- Extracted entries -
+ + + + +

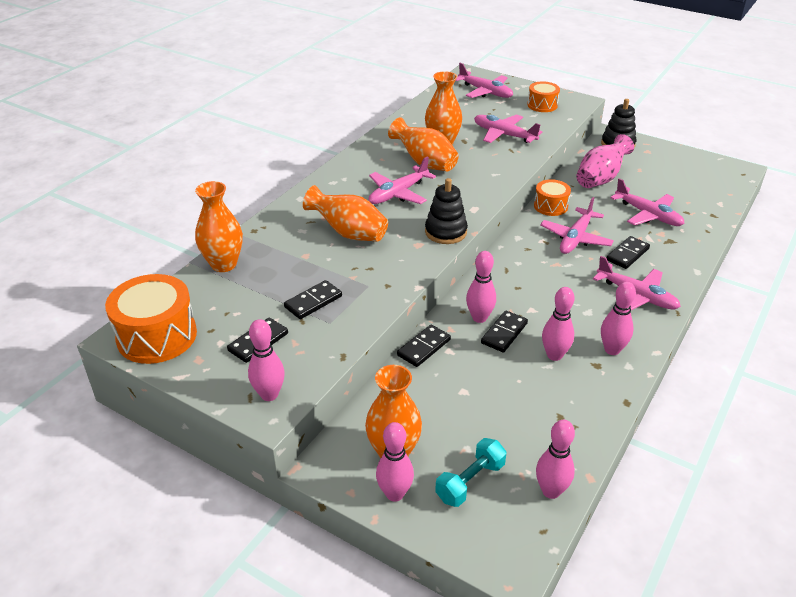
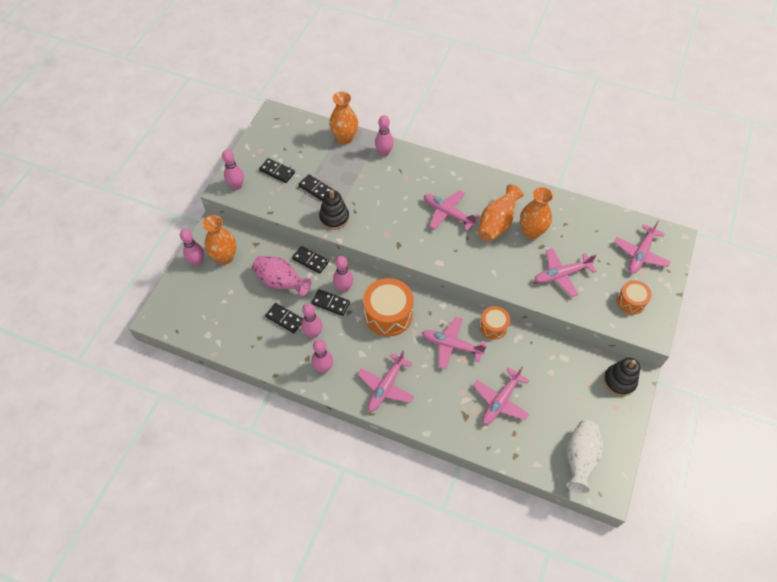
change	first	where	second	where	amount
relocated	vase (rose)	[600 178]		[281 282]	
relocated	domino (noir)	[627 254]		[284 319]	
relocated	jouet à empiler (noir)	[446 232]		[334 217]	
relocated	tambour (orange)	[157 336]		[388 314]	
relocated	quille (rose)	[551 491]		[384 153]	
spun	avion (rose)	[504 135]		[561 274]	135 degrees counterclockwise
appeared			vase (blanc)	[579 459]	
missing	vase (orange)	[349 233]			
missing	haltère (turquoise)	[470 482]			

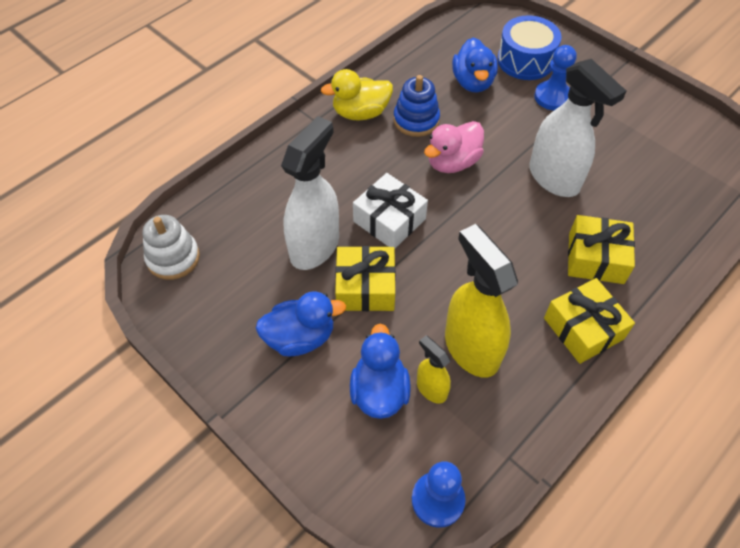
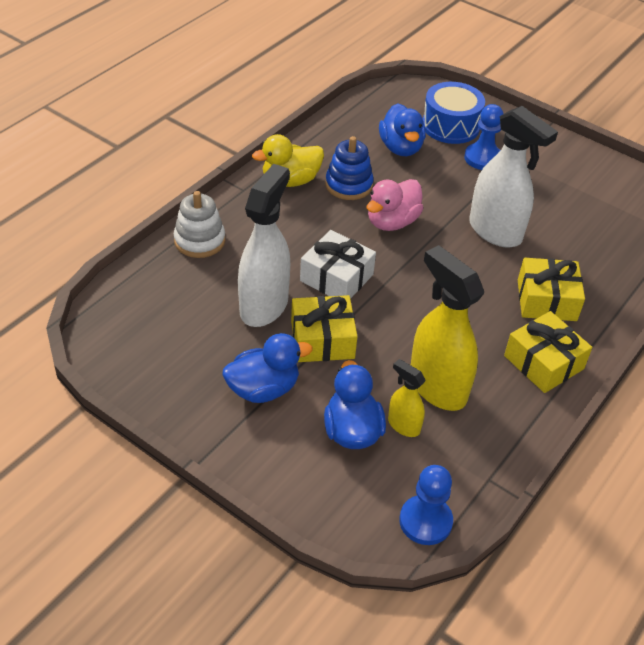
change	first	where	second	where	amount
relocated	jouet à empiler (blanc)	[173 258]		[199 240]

+ + + + +

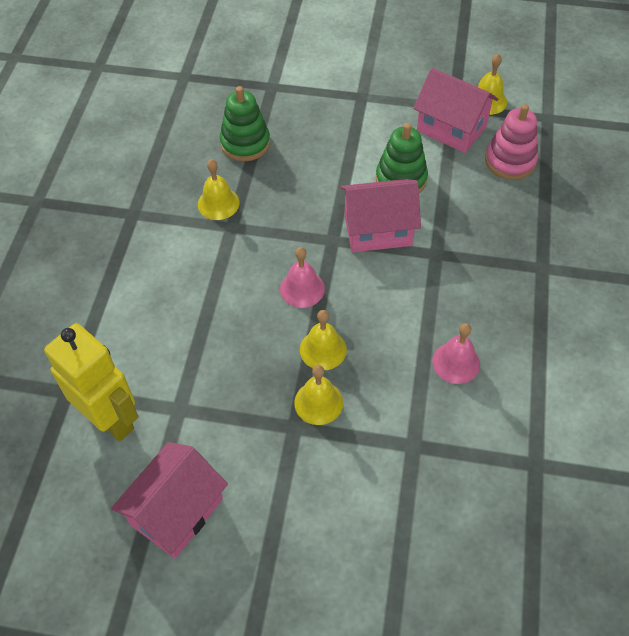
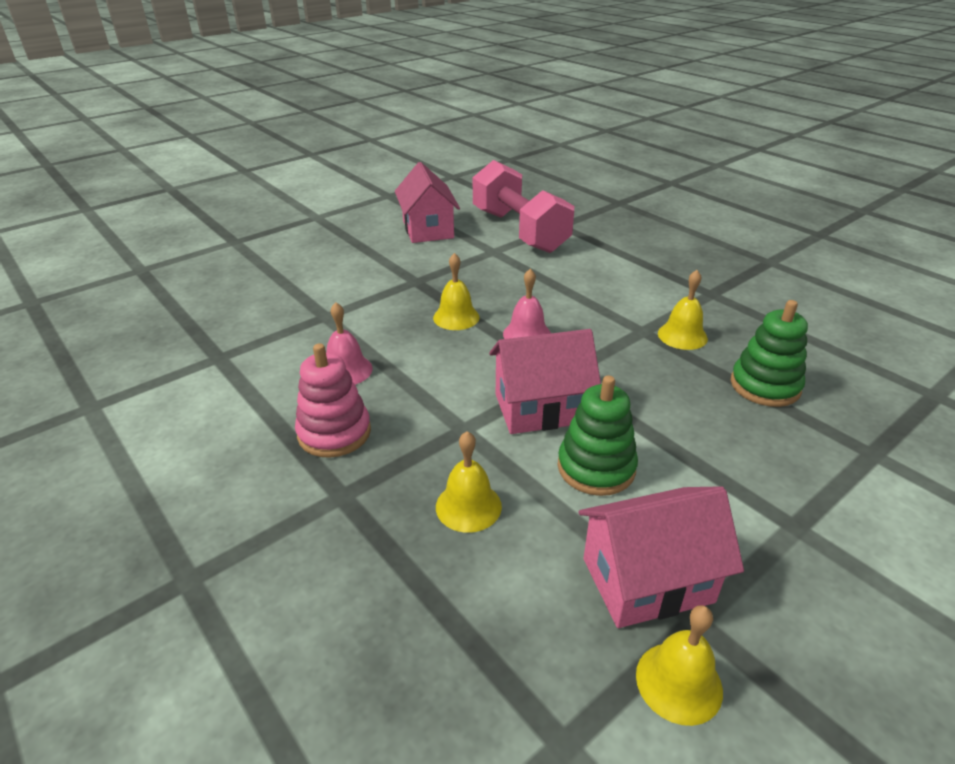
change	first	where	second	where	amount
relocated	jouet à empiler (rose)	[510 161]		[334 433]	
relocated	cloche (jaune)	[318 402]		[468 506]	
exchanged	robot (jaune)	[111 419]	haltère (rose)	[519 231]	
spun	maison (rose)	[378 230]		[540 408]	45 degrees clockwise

+ + + + +

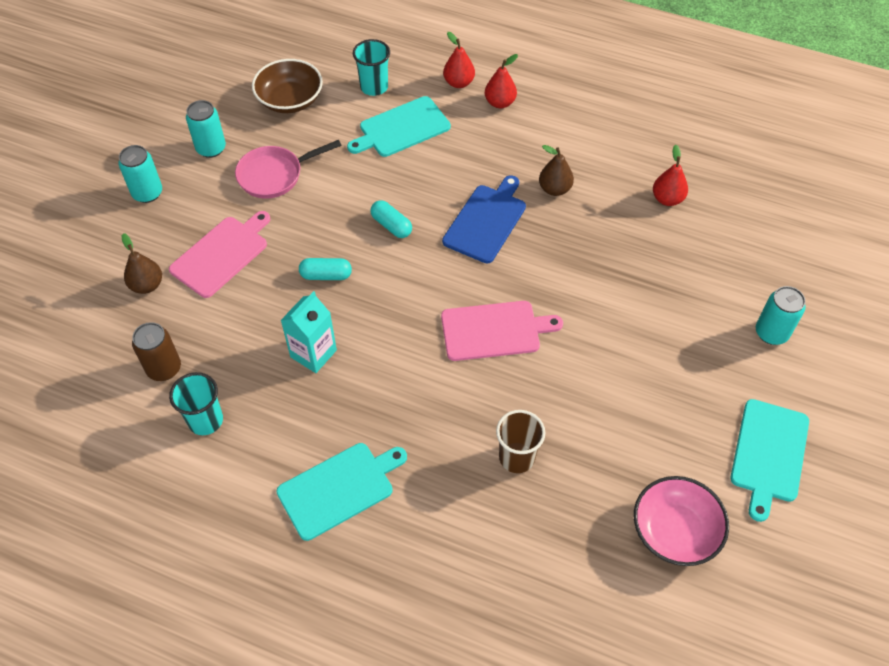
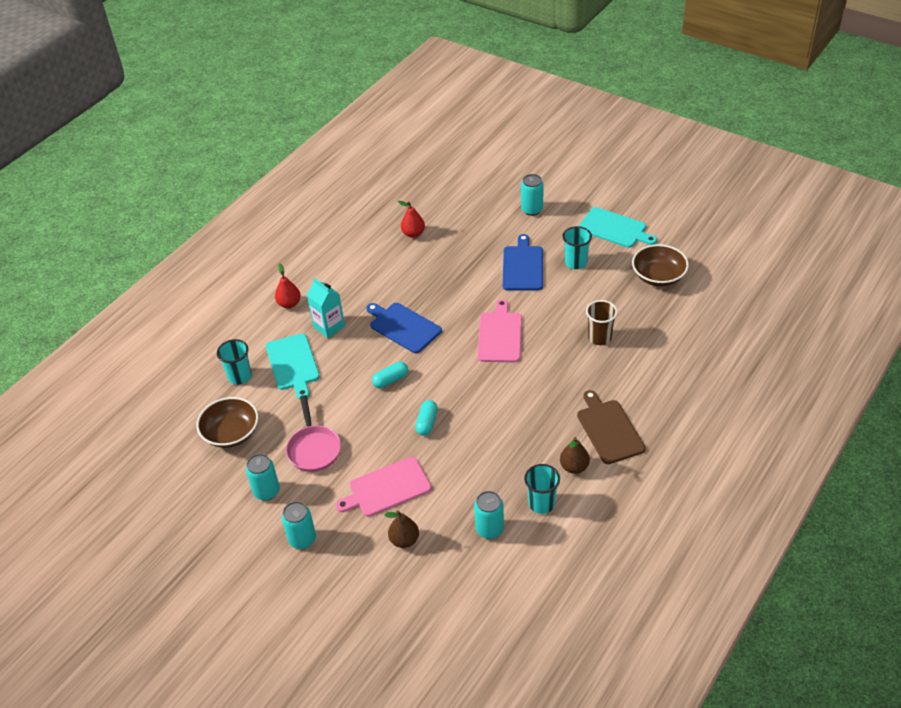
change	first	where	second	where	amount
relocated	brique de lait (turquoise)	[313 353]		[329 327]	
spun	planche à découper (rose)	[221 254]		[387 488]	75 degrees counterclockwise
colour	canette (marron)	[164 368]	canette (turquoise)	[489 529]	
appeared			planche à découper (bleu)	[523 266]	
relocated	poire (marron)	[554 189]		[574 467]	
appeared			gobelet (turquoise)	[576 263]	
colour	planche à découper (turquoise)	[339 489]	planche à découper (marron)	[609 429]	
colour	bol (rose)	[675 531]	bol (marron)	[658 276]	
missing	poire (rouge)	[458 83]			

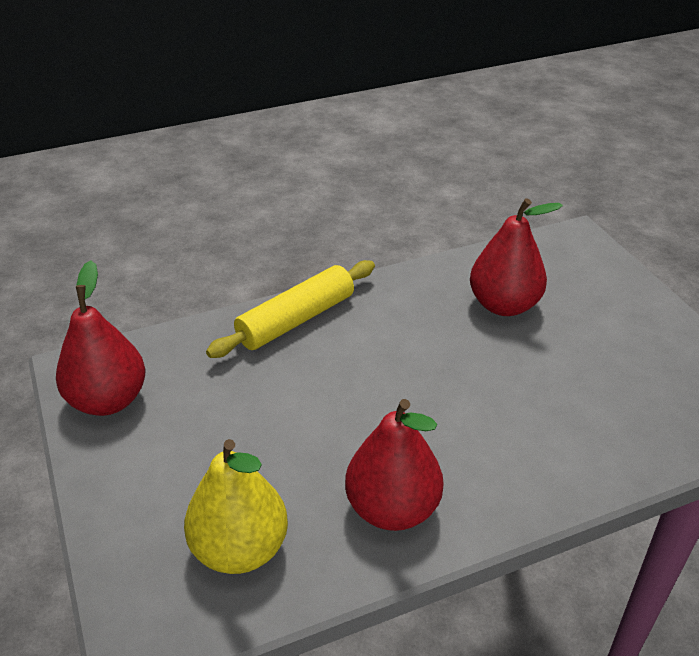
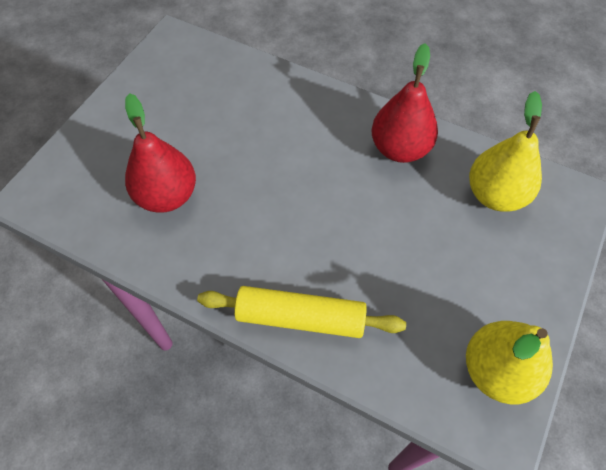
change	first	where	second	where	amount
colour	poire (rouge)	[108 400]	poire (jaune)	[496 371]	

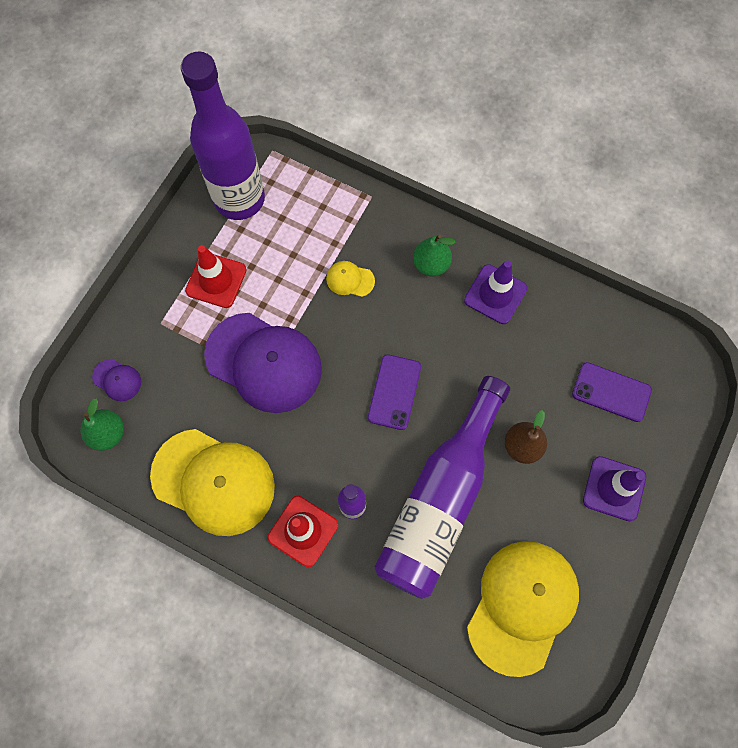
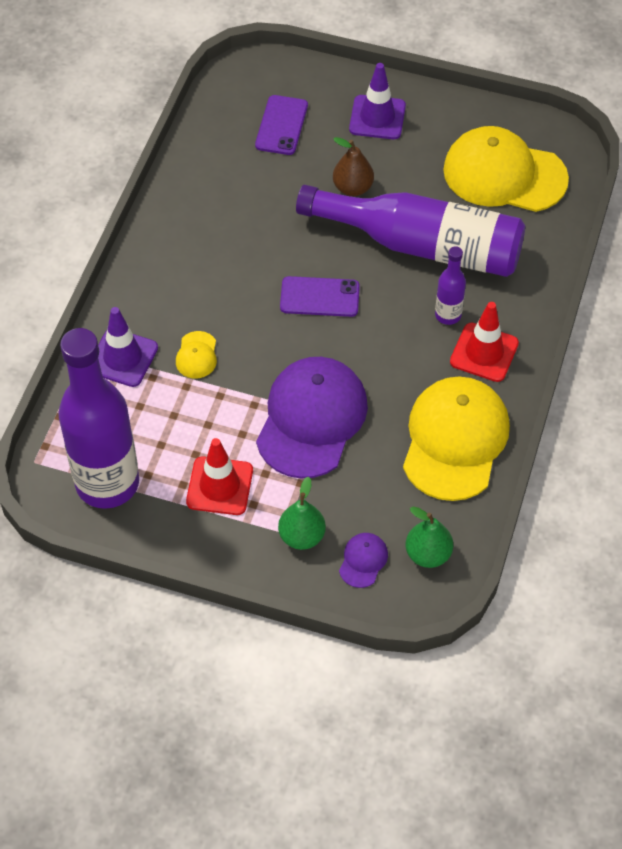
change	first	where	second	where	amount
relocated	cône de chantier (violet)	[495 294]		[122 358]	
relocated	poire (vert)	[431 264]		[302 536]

+ + + + +

- Assignment -
Go through the records above and count the lines with the word "blanc" in them. Answer with the number only.

- Reply -
2